**ABOUT THIS EXERCISE:** Each line of the listing that includes "degrees" should be reported.

*** Opening GIVEN DATA ***

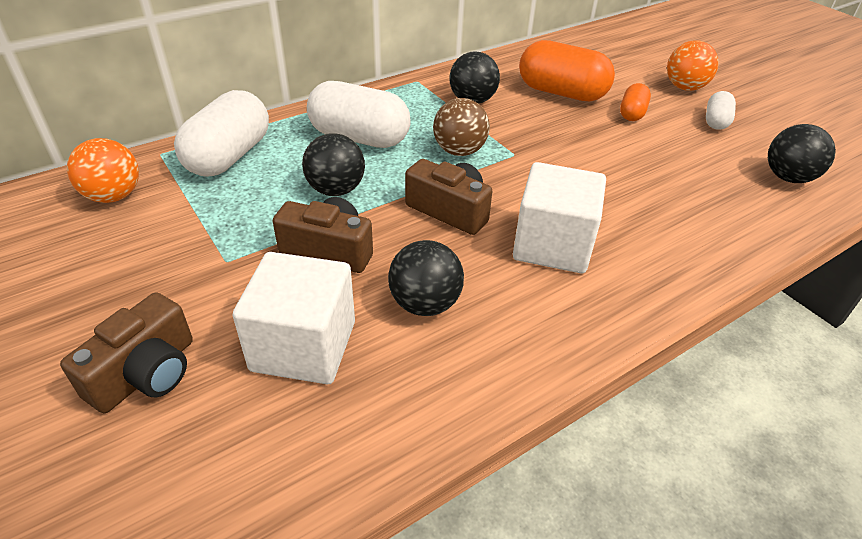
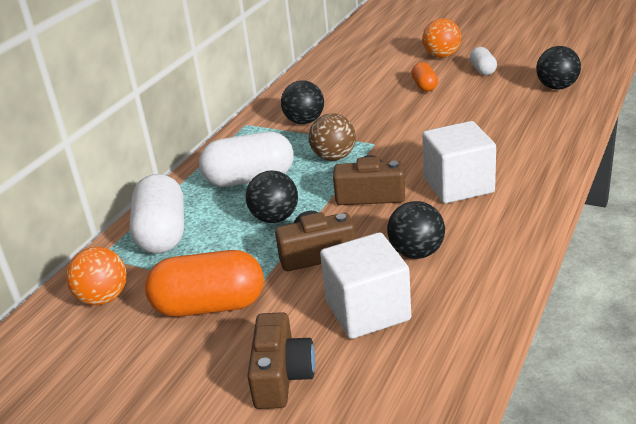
camera: 25 degrees left, 10 degrees down
(561, 93) = (362, 91): orange capsule -> orange capsule (209, 306)

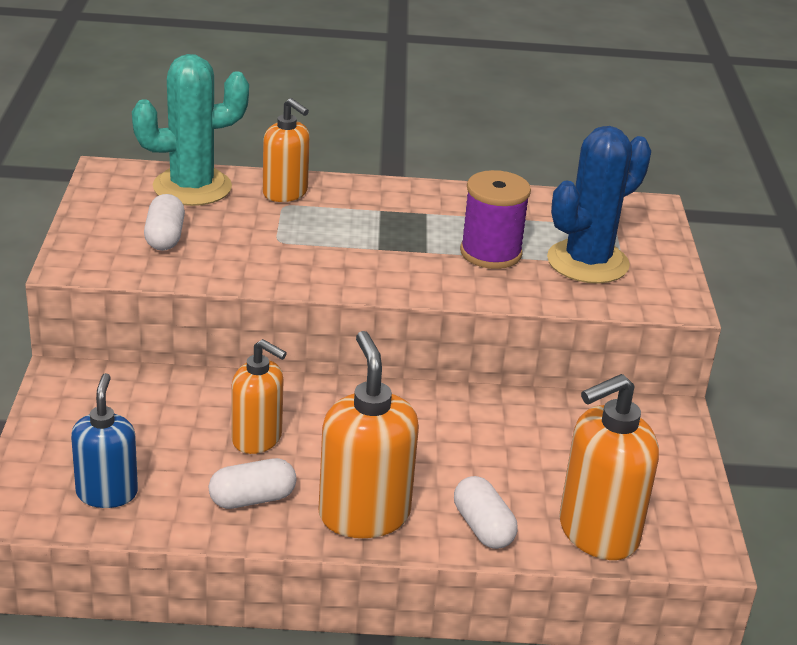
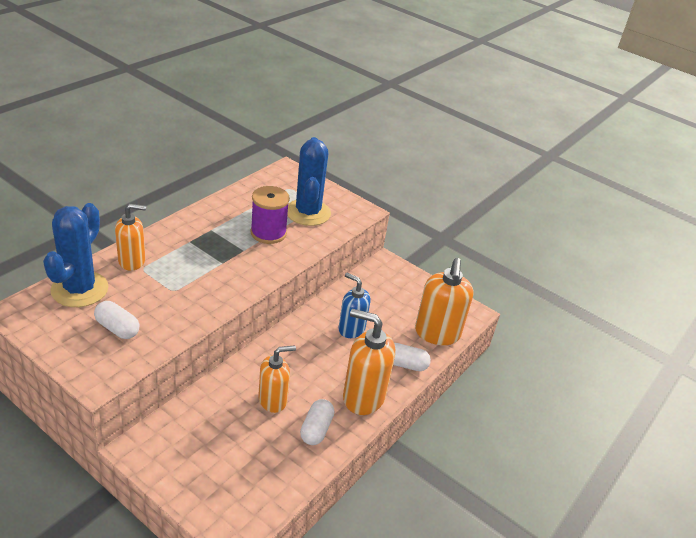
camera: 55 degrees left, 5 degrees up
(107, 493) = (258, 484): blue soap dispenser -> blue soap dispenser (351, 329)
(192, 187) = (80, 289): turquoise cactus -> blue cactus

*** Closing GIVEN DATA ***

**ANSWER FOR THE TASK:**
camera: 25 degrees left, 10 degrees down
camera: 55 degrees left, 5 degrees up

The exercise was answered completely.